THE INPUT =>
+++++

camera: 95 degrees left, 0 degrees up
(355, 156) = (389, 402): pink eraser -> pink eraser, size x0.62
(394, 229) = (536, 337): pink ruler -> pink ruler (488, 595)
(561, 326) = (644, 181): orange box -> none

+++++

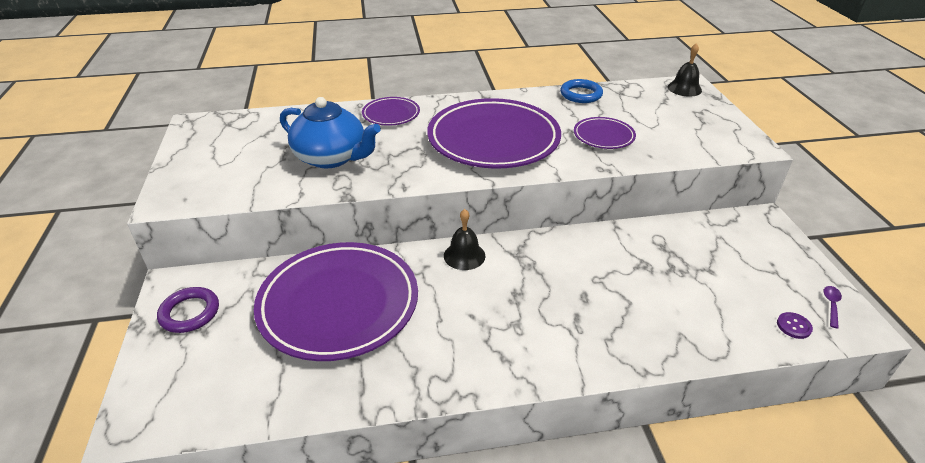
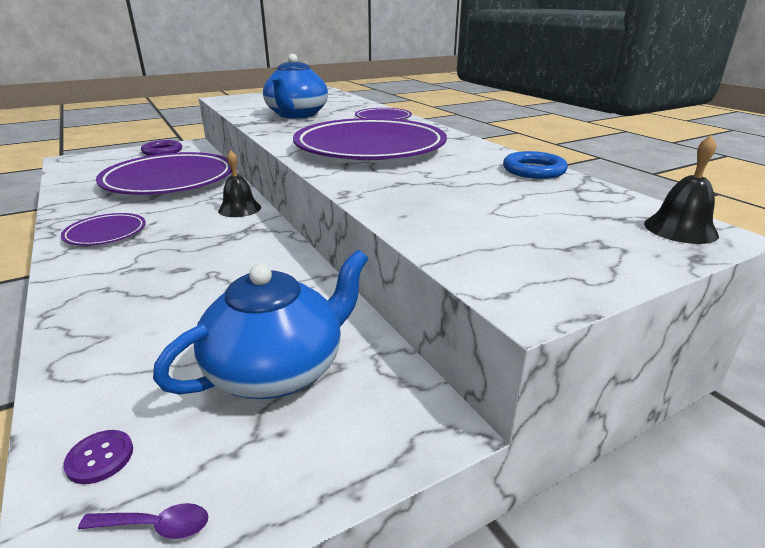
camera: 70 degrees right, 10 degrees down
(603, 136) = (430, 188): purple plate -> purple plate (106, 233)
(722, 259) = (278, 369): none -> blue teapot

+++++

Above are the lines; repeat exactly the ones from the line containing "camera: 95 degrees left, 0 degrees up" down to the line containing "(561, 326) = (644, 181): orange box -> none", both inclusive.

camera: 95 degrees left, 0 degrees up
(355, 156) = (389, 402): pink eraser -> pink eraser, size x0.62
(394, 229) = (536, 337): pink ruler -> pink ruler (488, 595)
(561, 326) = (644, 181): orange box -> none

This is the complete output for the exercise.